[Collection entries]
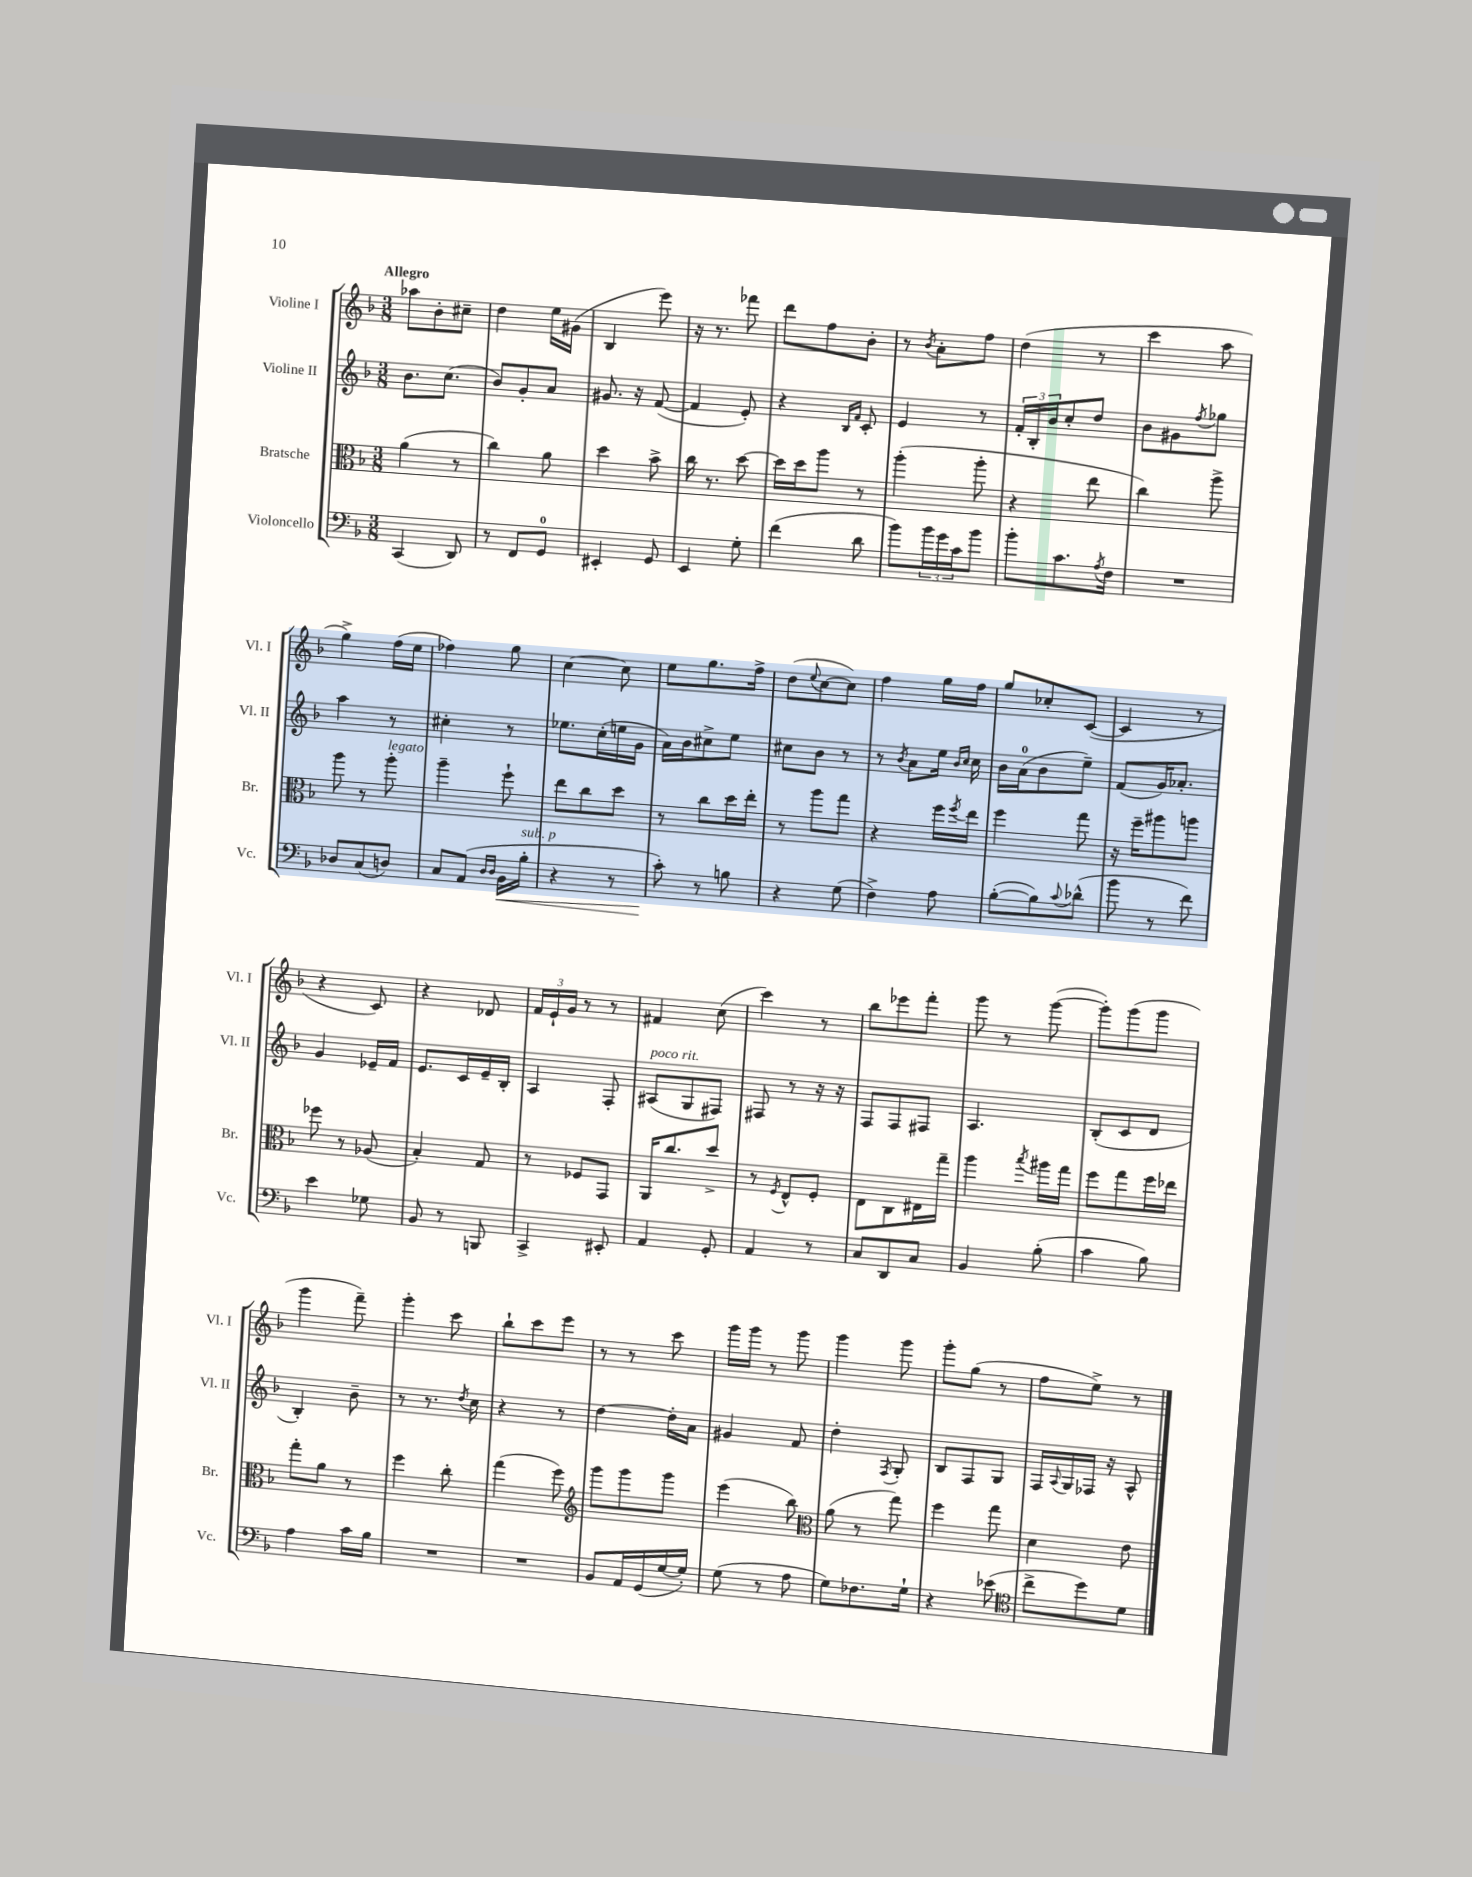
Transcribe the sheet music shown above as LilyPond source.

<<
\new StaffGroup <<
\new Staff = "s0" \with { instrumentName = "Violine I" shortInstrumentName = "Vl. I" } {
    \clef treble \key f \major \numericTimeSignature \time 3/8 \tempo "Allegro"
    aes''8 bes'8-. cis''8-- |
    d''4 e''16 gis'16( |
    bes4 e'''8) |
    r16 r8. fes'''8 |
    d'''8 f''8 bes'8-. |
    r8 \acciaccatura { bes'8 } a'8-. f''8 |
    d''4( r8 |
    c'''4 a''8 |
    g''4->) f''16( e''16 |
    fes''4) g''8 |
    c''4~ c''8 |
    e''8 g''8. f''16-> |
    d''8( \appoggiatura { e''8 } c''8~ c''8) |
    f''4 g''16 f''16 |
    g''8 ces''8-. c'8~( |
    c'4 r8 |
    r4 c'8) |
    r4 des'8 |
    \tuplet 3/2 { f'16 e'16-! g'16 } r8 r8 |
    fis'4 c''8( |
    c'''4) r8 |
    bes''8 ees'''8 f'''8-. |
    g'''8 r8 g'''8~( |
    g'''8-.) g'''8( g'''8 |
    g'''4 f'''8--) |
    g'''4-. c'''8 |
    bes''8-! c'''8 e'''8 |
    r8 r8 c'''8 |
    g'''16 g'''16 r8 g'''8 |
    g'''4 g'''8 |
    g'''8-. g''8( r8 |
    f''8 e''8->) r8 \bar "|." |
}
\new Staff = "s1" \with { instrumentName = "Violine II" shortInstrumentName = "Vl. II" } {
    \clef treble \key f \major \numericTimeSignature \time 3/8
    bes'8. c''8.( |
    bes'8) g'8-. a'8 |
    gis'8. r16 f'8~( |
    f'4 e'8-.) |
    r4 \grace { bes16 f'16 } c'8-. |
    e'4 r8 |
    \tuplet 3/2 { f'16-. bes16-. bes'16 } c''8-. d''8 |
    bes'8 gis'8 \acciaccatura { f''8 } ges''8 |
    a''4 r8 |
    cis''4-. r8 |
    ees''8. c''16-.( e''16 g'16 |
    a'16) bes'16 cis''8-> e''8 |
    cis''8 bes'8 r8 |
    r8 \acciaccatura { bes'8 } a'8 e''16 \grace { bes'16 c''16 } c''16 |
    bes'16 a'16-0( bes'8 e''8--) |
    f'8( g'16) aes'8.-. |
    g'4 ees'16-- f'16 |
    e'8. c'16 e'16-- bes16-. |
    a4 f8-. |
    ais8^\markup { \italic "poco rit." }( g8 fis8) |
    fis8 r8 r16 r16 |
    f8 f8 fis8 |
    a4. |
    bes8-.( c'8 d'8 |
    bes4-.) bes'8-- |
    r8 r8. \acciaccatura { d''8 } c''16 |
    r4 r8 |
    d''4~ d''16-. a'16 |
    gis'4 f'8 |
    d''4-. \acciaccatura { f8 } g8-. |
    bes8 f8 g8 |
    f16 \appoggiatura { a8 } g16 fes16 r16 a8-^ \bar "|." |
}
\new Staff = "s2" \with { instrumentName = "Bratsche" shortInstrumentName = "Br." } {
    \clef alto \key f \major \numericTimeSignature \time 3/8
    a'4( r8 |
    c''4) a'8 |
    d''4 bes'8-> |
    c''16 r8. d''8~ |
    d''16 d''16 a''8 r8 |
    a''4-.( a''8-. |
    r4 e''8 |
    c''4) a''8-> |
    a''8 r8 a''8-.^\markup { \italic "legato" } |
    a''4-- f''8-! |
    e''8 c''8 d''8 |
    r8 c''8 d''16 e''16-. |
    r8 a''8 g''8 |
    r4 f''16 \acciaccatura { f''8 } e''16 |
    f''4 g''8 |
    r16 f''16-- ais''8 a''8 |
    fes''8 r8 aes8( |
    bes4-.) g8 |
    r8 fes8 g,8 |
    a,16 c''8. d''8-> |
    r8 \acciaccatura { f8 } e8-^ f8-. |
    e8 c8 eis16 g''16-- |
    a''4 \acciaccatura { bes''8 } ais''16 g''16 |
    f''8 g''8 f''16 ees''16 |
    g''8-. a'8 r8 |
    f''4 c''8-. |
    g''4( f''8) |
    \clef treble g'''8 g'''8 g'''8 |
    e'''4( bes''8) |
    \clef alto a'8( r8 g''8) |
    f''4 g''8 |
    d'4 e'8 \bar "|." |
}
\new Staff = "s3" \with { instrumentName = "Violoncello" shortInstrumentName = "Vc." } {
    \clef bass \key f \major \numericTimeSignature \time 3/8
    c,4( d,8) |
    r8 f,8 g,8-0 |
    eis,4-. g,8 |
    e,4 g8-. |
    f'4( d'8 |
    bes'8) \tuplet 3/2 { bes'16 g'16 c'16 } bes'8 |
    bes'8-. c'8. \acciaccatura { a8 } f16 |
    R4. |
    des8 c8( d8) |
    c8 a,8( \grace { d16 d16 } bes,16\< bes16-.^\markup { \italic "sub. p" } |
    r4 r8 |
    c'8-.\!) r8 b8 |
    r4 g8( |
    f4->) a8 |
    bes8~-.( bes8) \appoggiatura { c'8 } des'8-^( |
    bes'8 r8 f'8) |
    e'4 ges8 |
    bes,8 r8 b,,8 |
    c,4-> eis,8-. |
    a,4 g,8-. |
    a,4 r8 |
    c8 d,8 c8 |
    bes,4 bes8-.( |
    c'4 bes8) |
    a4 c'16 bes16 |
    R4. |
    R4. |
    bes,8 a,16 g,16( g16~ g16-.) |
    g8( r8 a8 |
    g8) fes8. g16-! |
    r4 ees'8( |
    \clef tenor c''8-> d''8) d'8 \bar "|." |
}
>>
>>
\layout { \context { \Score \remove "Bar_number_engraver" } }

_TASK REQUIREMENTS_. Pull out every line of the listing above that contains the string "tuplet", matching case exactly.

_EXPECTED ANSWER_.
    \tuplet 3/2 { f'16 e'16-! g'16 } r8 r8 |
    \tuplet 3/2 { f'16-. bes16-. bes'16 } c''8-. d''8 |
    bes'8) \tuplet 3/2 { bes'16 g'16 c'16 } bes'8 |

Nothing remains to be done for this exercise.